- _What you are asked to do_: Within the records below, reproduce without change the lines from the line that has "white brick I11:K11" through the line that has "green slope M1:M3 level 1 top 1 -> none", and only those.

- _Input data_:
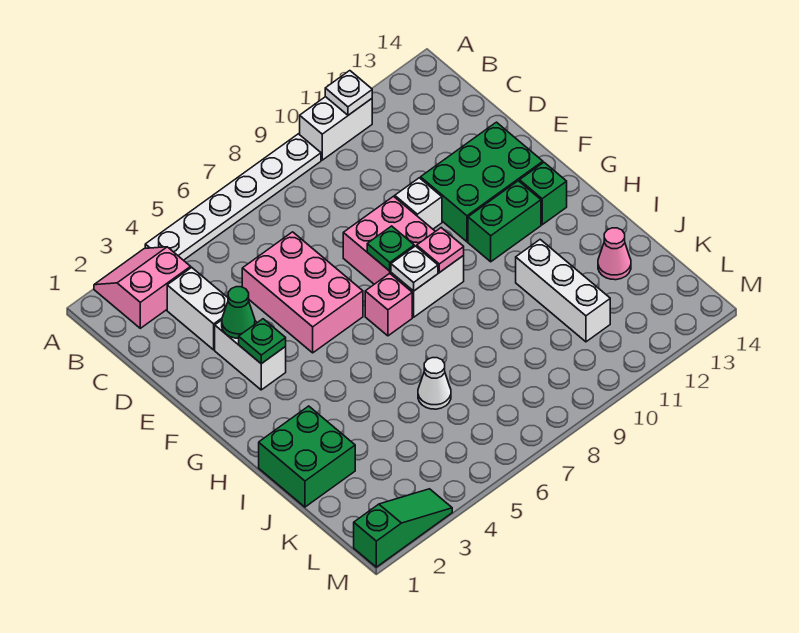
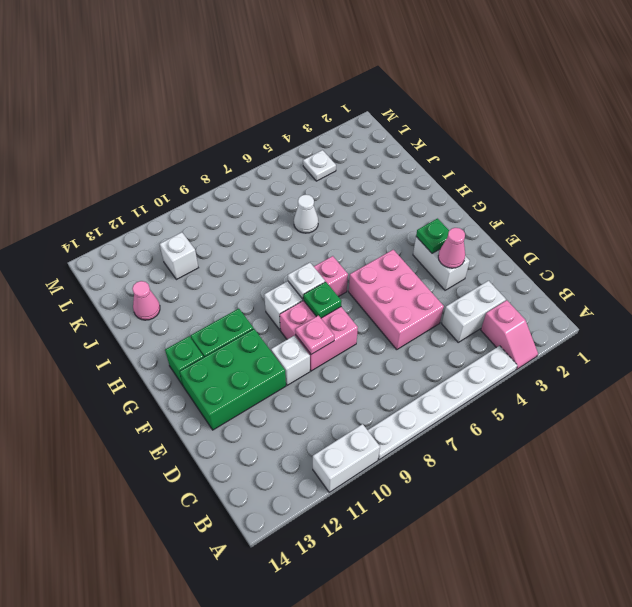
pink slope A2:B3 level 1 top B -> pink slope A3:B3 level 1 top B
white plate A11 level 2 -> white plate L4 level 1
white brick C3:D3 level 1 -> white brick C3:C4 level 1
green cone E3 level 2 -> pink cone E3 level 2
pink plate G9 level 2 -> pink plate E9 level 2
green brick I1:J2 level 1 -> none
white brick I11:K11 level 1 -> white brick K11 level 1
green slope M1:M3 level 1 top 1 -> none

--

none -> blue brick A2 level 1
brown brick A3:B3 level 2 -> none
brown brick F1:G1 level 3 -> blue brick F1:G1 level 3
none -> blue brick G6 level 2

...

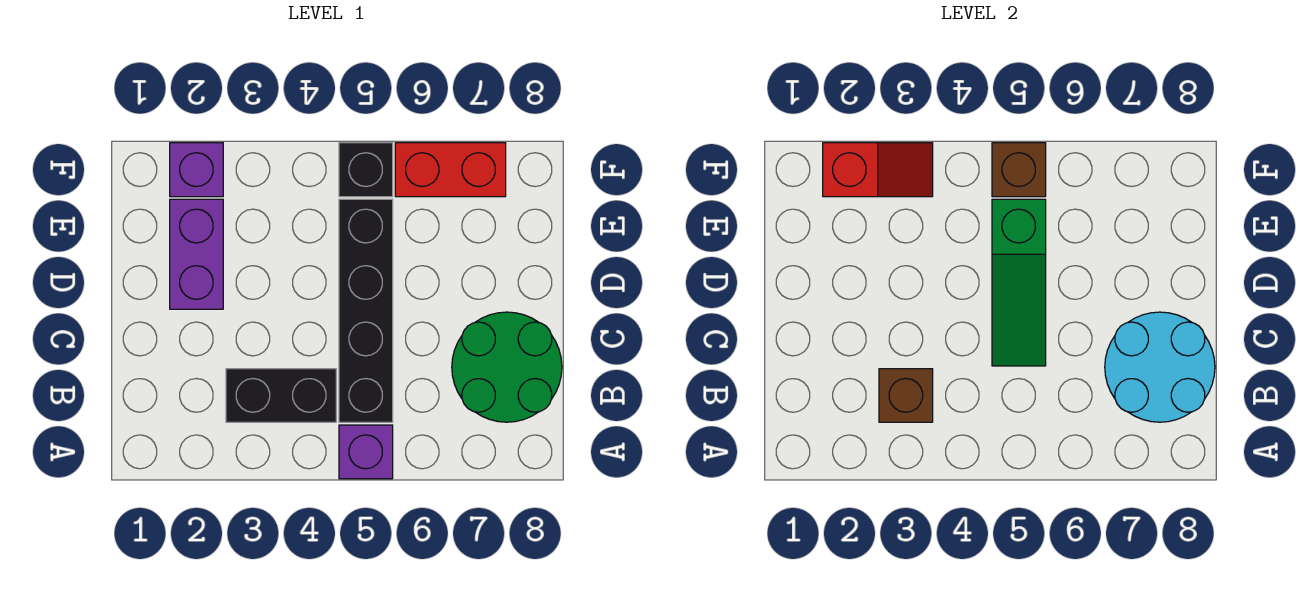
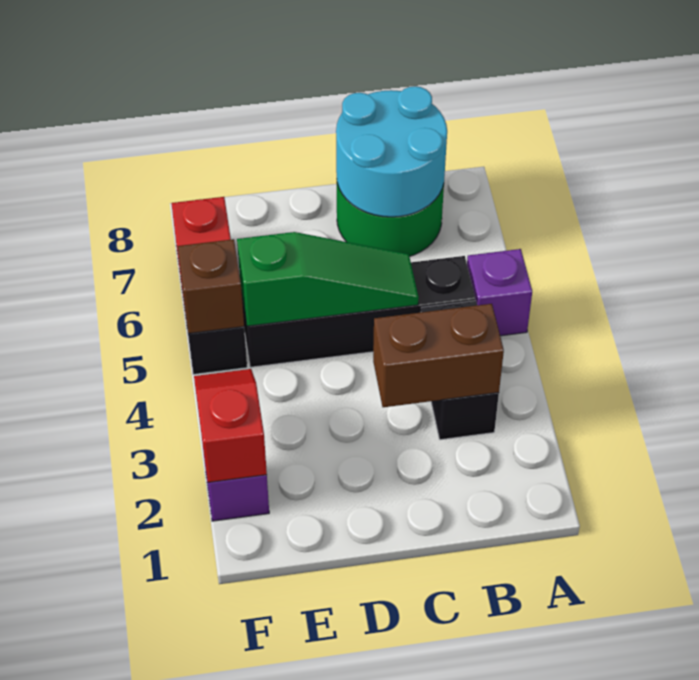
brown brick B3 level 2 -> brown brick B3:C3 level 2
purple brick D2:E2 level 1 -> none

- _Exercise response_:
white brick I11:K11 level 1 -> white brick K11 level 1
green slope M1:M3 level 1 top 1 -> none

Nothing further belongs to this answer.